What you are asked to do: Whenever a line in the entries below contains "bottle", copy that line.
· · · ·
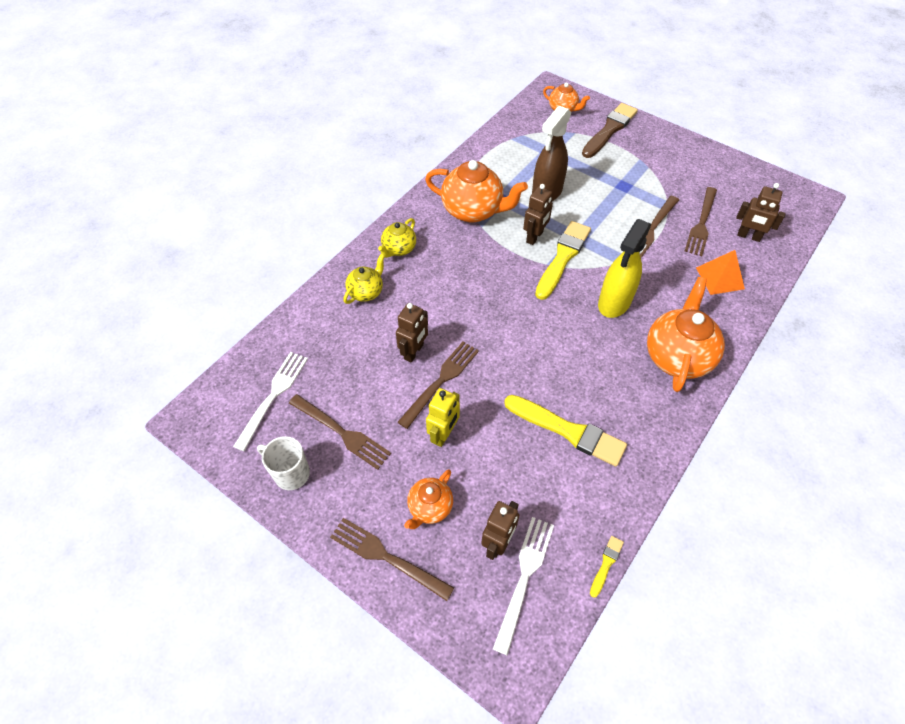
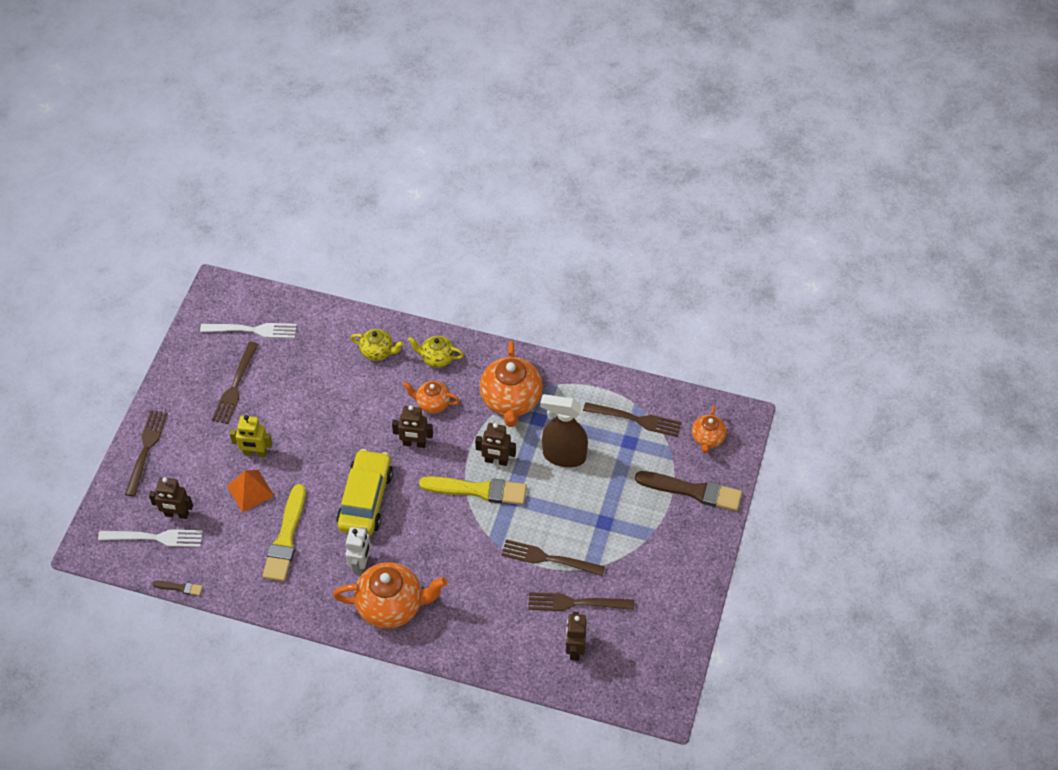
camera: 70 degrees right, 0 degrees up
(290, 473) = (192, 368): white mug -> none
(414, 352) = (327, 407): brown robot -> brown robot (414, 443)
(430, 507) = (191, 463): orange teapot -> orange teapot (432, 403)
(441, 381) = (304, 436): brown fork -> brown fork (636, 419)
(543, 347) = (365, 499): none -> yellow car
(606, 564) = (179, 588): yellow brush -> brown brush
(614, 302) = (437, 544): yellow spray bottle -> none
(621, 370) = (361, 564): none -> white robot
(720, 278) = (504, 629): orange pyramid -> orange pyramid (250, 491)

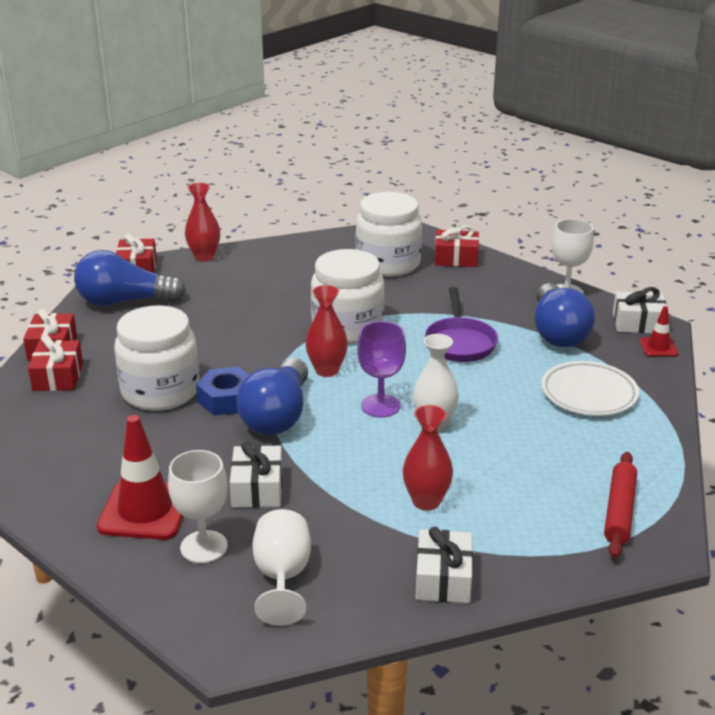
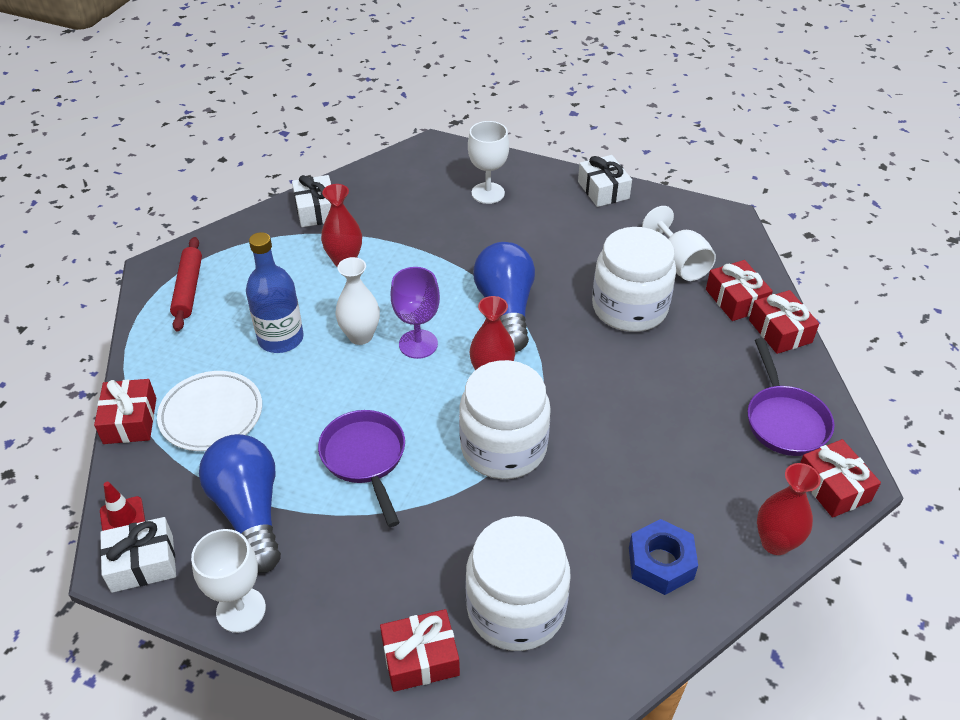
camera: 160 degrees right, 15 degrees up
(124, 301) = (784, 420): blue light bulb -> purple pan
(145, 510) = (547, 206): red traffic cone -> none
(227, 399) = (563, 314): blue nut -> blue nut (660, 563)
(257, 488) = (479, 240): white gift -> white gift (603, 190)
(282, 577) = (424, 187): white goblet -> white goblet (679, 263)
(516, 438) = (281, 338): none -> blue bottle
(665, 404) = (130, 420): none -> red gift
· · · ·
Exercise output:
(614, 302) = (437, 544): yellow spray bottle -> none
(516, 438) = (281, 338): none -> blue bottle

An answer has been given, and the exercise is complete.